# [PROBLEM DETAILS]
Reproduce the whole listing word for word. Leave every image out.
*** Block opens ***
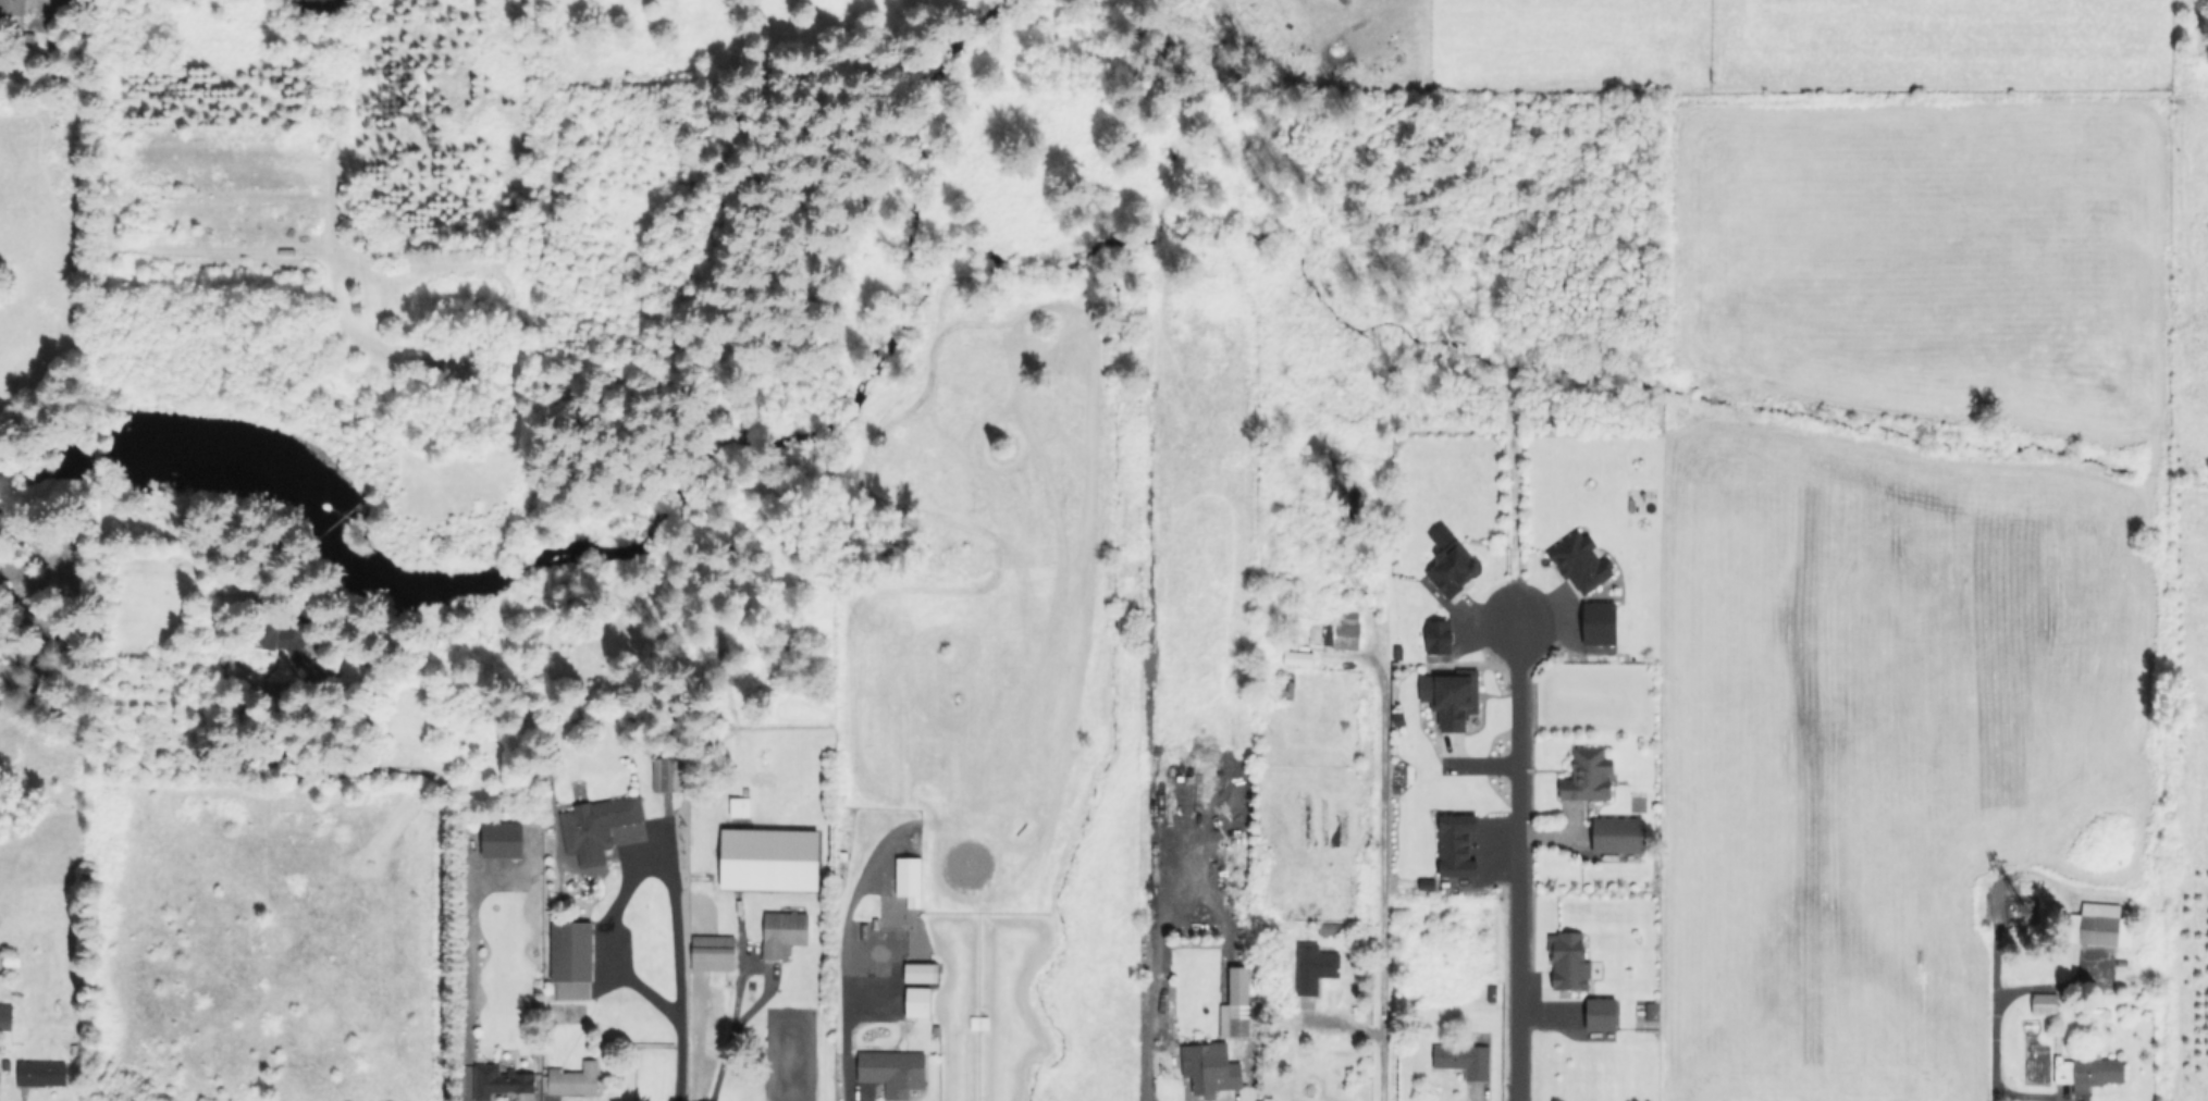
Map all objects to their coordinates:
building: (13, 7)
building: (460, 363)
building: (1584, 562)
building: (1457, 569)
building: (1603, 623)
building: (1334, 630)
building: (1436, 636)
building: (298, 648)
building: (1296, 657)
building: (1453, 696)
building: (667, 774)
building: (1591, 775)
building: (595, 826)
building: (1620, 833)
building: (503, 838)
building: (1459, 844)
road: (1522, 853)
building: (767, 858)
road: (636, 868)
road: (1381, 868)
road: (433, 880)
building: (910, 882)
building: (2102, 924)
building: (781, 931)
building: (711, 952)
building: (570, 959)
building: (1572, 961)
building: (2, 962)
building: (1311, 967)
building: (919, 972)
road: (1144, 975)
building: (919, 997)
building: (2042, 1003)
building: (1603, 1013)
building: (6, 1018)
building: (1233, 1020)
road: (1990, 1031)
road: (835, 1046)
road: (678, 1059)
building: (1461, 1059)
building: (1210, 1069)
building: (2086, 1071)
building: (43, 1075)
building: (886, 1076)
building: (572, 1079)
building: (501, 1082)
road: (2023, 1095)

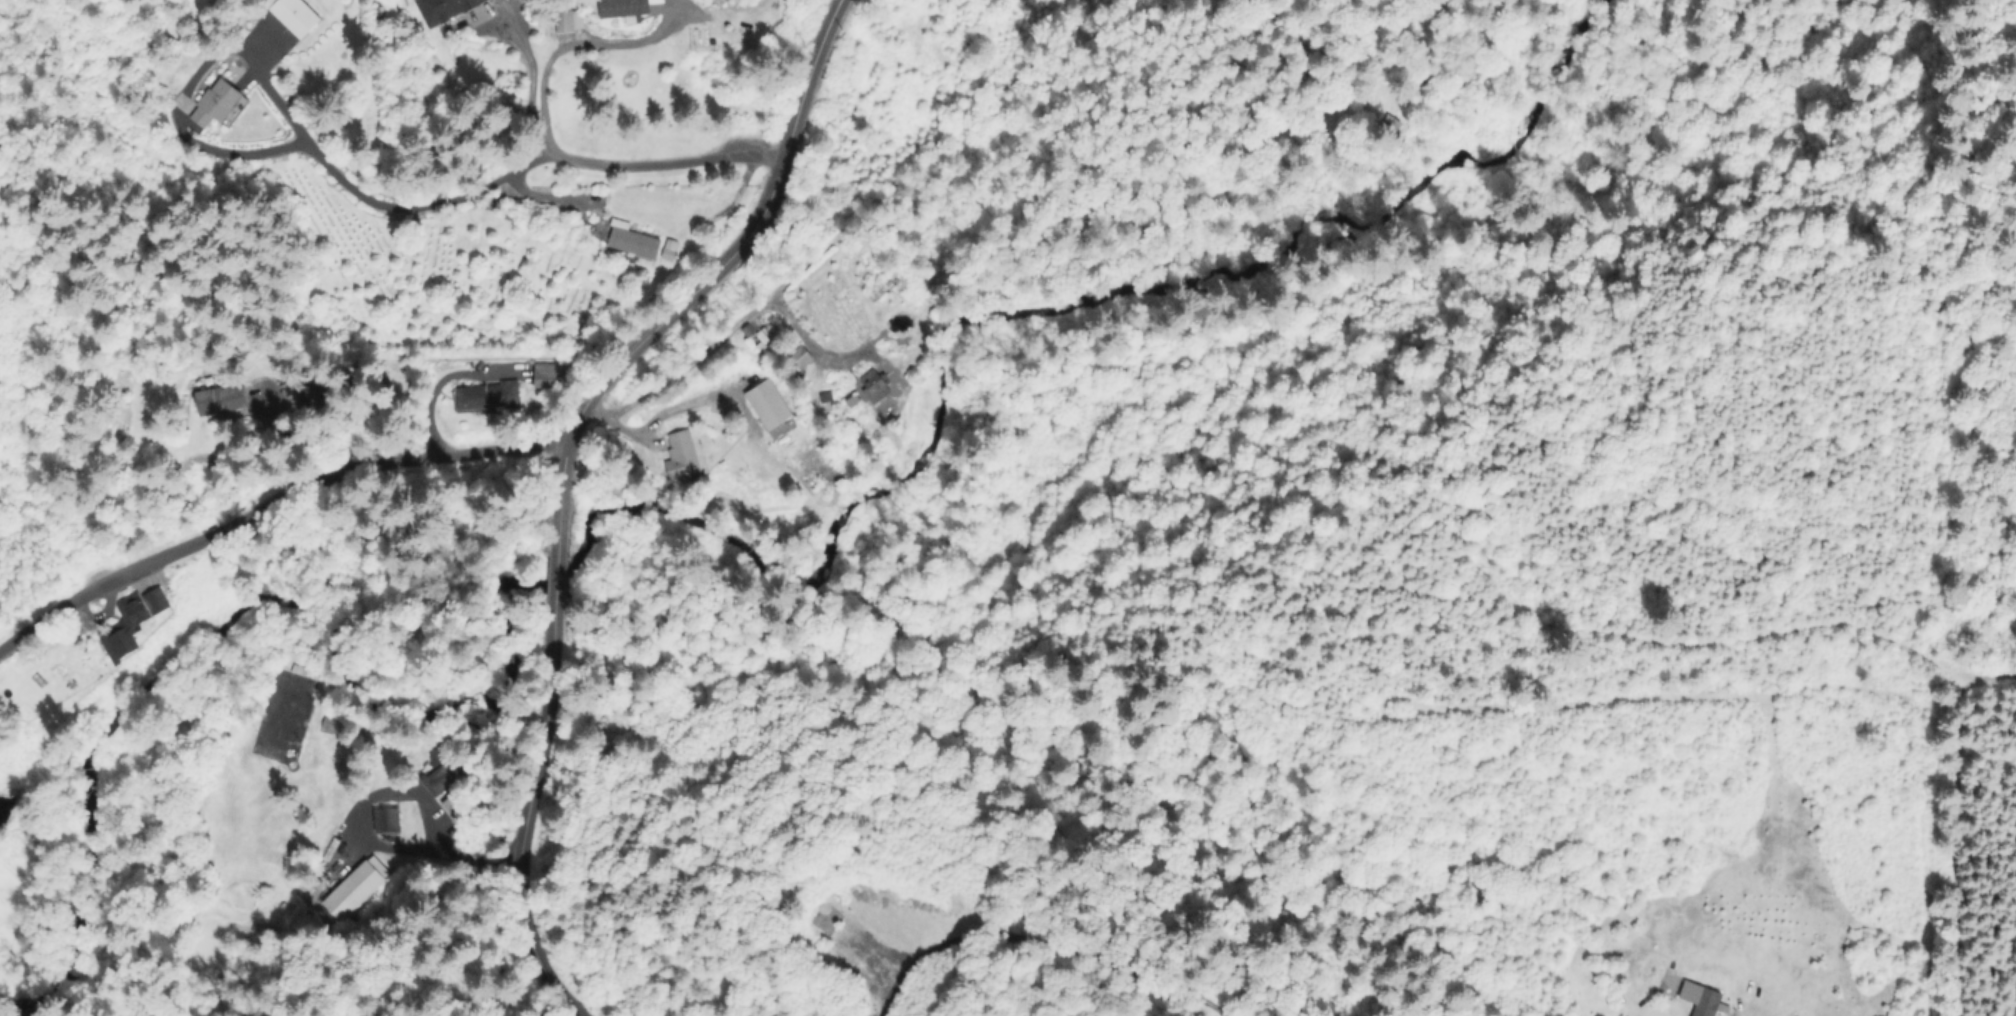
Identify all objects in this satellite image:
building: (624, 8)
building: (443, 9)
building: (296, 16)
building: (567, 19)
road: (570, 42)
road: (264, 85)
road: (527, 88)
road: (1002, 100)
building: (216, 104)
road: (643, 163)
building: (602, 201)
building: (634, 240)
road: (809, 333)
road: (719, 340)
building: (794, 353)
building: (535, 368)
building: (559, 371)
road: (427, 390)
building: (320, 397)
building: (490, 398)
building: (222, 399)
building: (770, 404)
building: (683, 456)
road: (565, 474)
road: (271, 502)
building: (131, 624)
building: (440, 773)
road: (505, 784)
road: (413, 793)
building: (455, 809)
building: (384, 821)
building: (826, 922)
building: (1708, 1003)

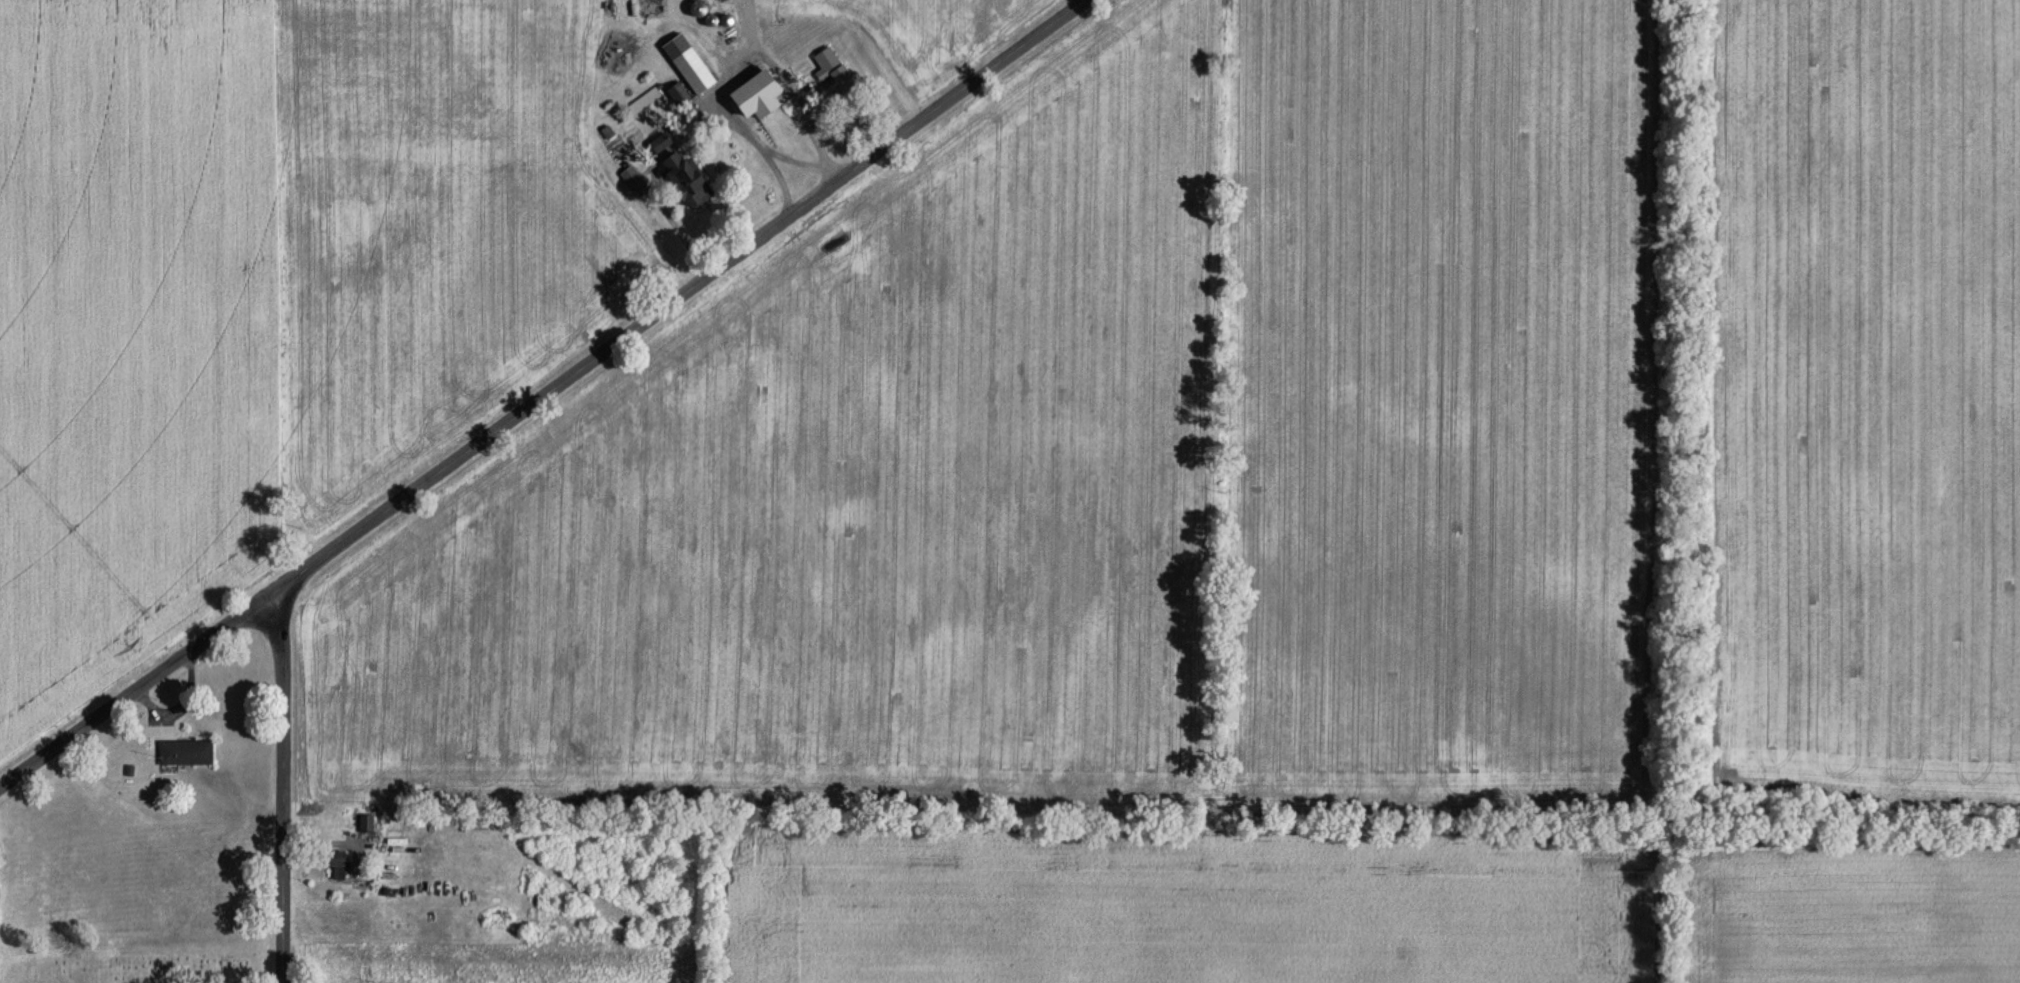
*** Block closes ***
# [TASK ANSWER]
Map all objects to their coordinates:
building: (13, 7)
building: (460, 363)
building: (1584, 562)
building: (1457, 569)
building: (1603, 623)
building: (1334, 630)
building: (1436, 636)
building: (298, 648)
building: (1296, 657)
building: (1453, 696)
building: (667, 774)
building: (1591, 775)
building: (595, 826)
building: (1620, 833)
building: (503, 838)
building: (1459, 844)
road: (1522, 853)
building: (767, 858)
road: (636, 868)
road: (1381, 868)
road: (433, 880)
building: (910, 882)
building: (2102, 924)
building: (781, 931)
building: (711, 952)
building: (570, 959)
building: (1572, 961)
building: (2, 962)
building: (1311, 967)
building: (919, 972)
road: (1144, 975)
building: (919, 997)
building: (2042, 1003)
building: (1603, 1013)
building: (6, 1018)
building: (1233, 1020)
road: (1990, 1031)
road: (835, 1046)
road: (678, 1059)
building: (1461, 1059)
building: (1210, 1069)
building: (2086, 1071)
building: (43, 1075)
building: (886, 1076)
building: (572, 1079)
building: (501, 1082)
road: (2023, 1095)

Identify all objects in this satellite image:
building: (624, 8)
building: (443, 9)
building: (296, 16)
building: (567, 19)
road: (570, 42)
road: (264, 85)
road: (527, 88)
road: (1002, 100)
building: (216, 104)
road: (643, 163)
building: (602, 201)
building: (634, 240)
road: (809, 333)
road: (719, 340)
building: (794, 353)
building: (535, 368)
building: (559, 371)
road: (427, 390)
building: (320, 397)
building: (490, 398)
building: (222, 399)
building: (770, 404)
building: (683, 456)
road: (565, 474)
road: (271, 502)
building: (131, 624)
building: (440, 773)
road: (505, 784)
road: (413, 793)
building: (455, 809)
building: (384, 821)
building: (826, 922)
building: (1708, 1003)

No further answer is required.